» What the exercise asks
When a record contains an image, skip the image and retype the rest of that record exactly.
##### Material to process
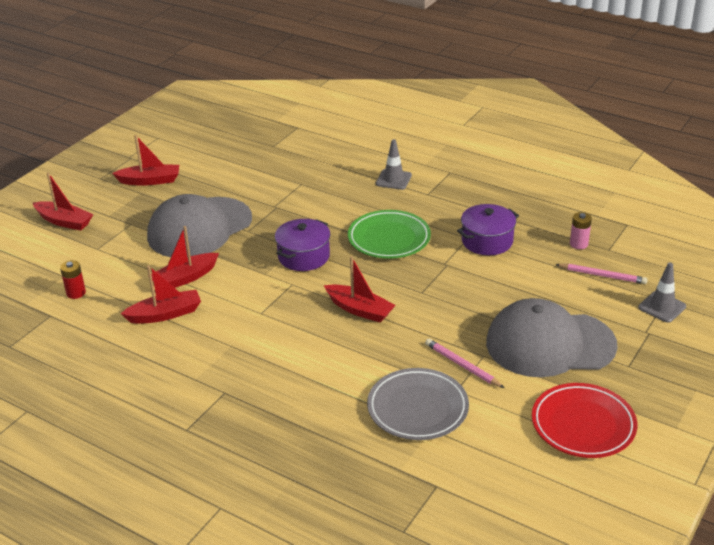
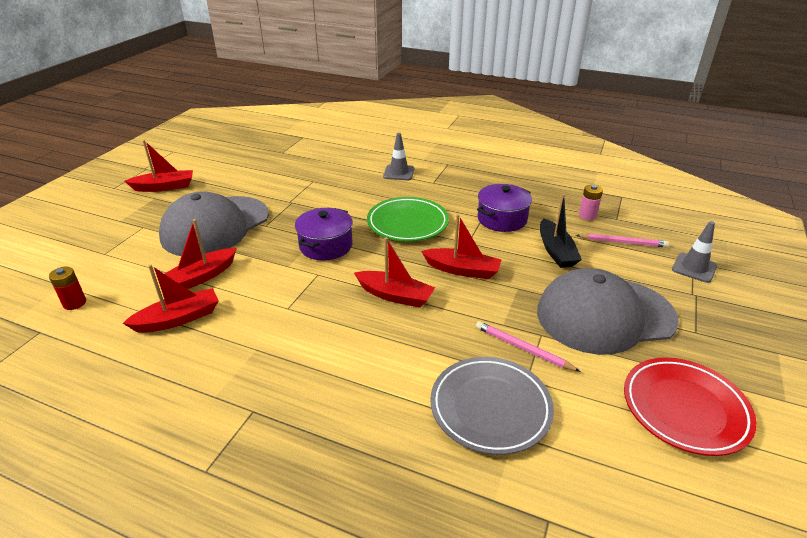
camera: 10 degrees left, 0 degrees up
(64, 221) = (71, 229): red boat -> red boat (462, 270)
(529, 279) = (556, 251): none -> black boat

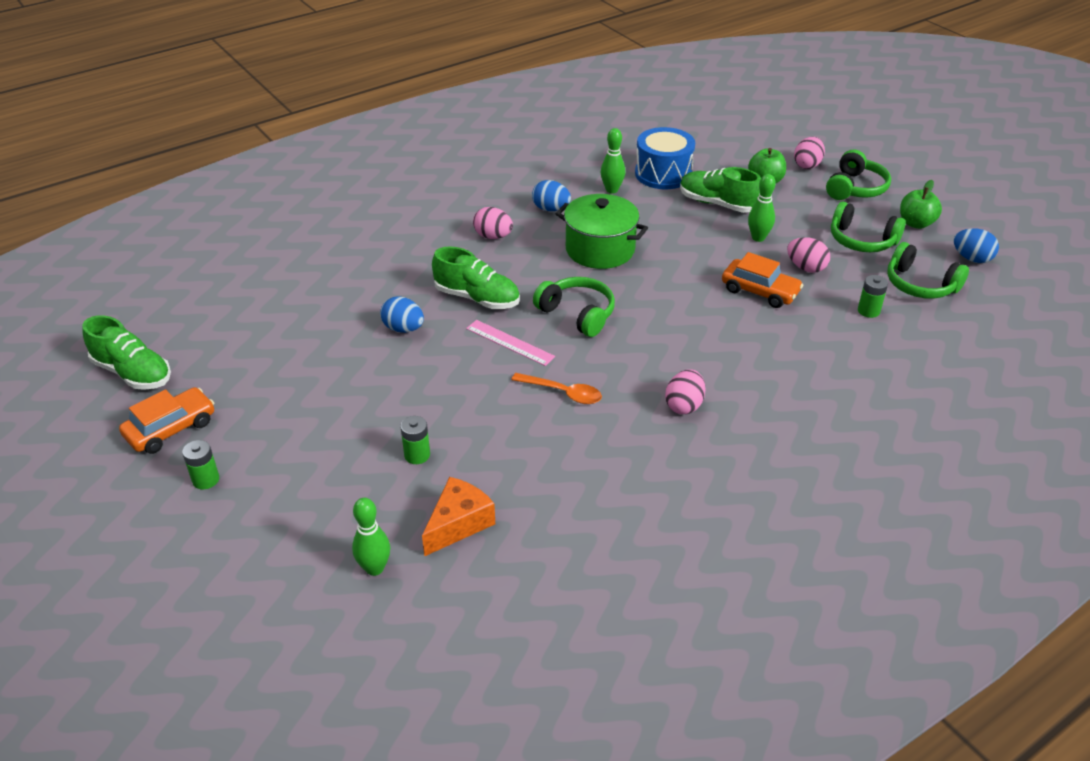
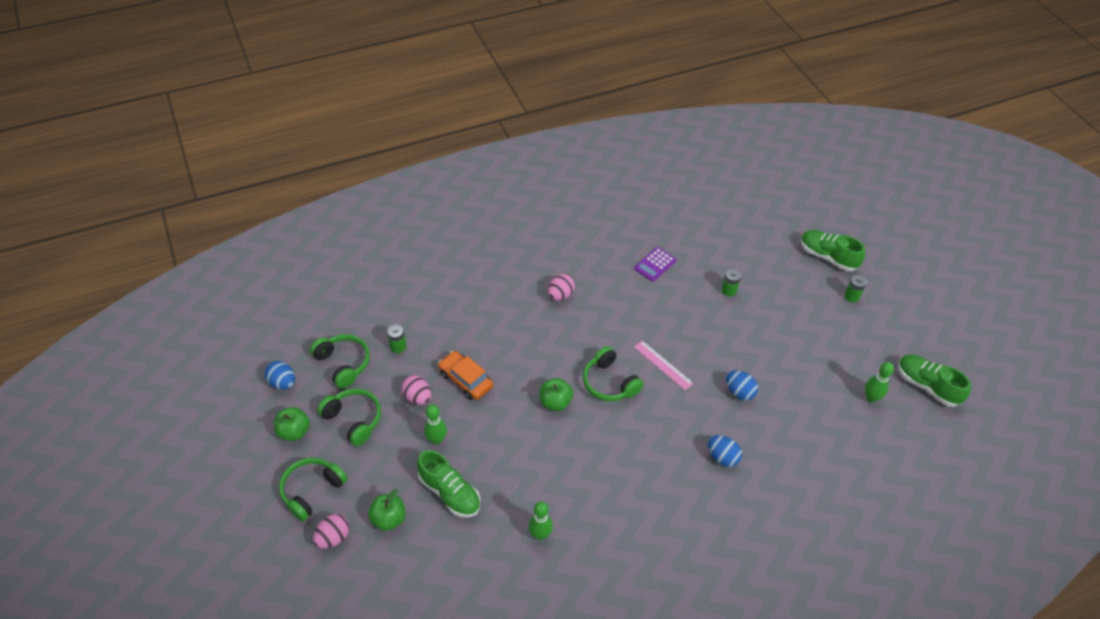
camera: 170 degrees left, 10 degrees up
(171, 428) = (884, 335): orange car -> none
(374, 568) = (750, 233): green bowling pin -> green bowling pin (870, 398)
(458, 524) = (706, 247): orange cheese -> none
(477, 298) = (682, 413): green shoe -> green shoe (827, 257)
(493, 236) = (662, 486): pink egg -> none
(546, 477) = (655, 264): none -> purple calculator
(551, 209) = (604, 515): blue egg -> blue egg (722, 457)
(563, 393) = (634, 317): orange spoon -> none
(600, 249) = (574, 450): green pot -> none
(639, 286) = (555, 402): none -> green apple
(663, 174) = (481, 551): blue drum -> none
##########
» Response area
camera: 10 degrees left, 0 degrees up
(64, 221) = (71, 229): red boat -> red boat (462, 270)
(529, 279) = (556, 251): none -> black boat

camera: 170 degrees left, 10 degrees up
(171, 428) = (884, 335): orange car -> none
(374, 568) = (750, 233): green bowling pin -> green bowling pin (870, 398)
(458, 524) = (706, 247): orange cheese -> none
(477, 298) = (682, 413): green shoe -> green shoe (827, 257)
(493, 236) = (662, 486): pink egg -> none
(546, 477) = (655, 264): none -> purple calculator
(551, 209) = (604, 515): blue egg -> blue egg (722, 457)
(563, 393) = (634, 317): orange spoon -> none
(600, 249) = (574, 450): green pot -> none
(639, 286) = (555, 402): none -> green apple
(663, 174) = (481, 551): blue drum -> none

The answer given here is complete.